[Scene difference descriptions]
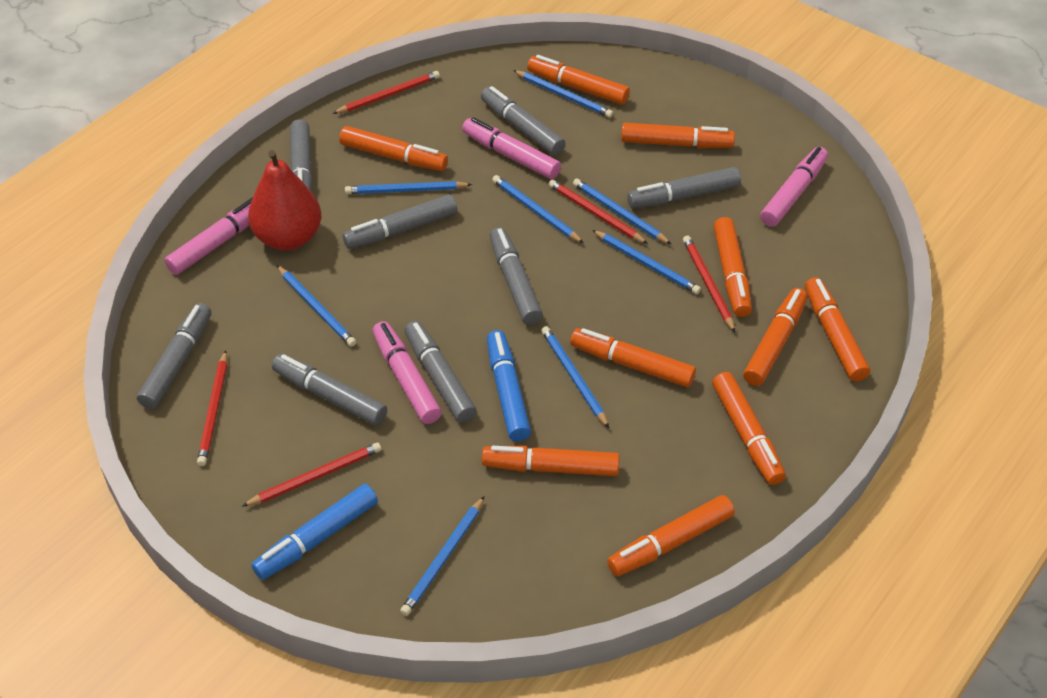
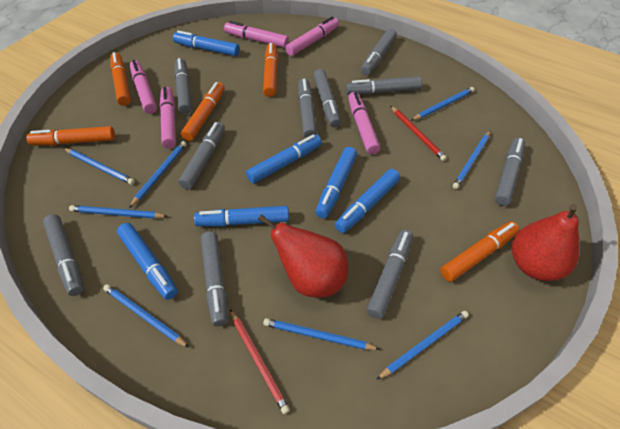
blue marker: 2 -> 6
grey marker: 8 -> 10
orange marker: 10 -> 5
pink marker: 4 -> 5
red pear: 1 -> 2
red pencil: 5 -> 2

**What you are asked to do**: No pictures belong in the copy; output every record exactly.

**Exercise response**:
blue marker: 2 -> 6
grey marker: 8 -> 10
orange marker: 10 -> 5
pink marker: 4 -> 5
red pear: 1 -> 2
red pencil: 5 -> 2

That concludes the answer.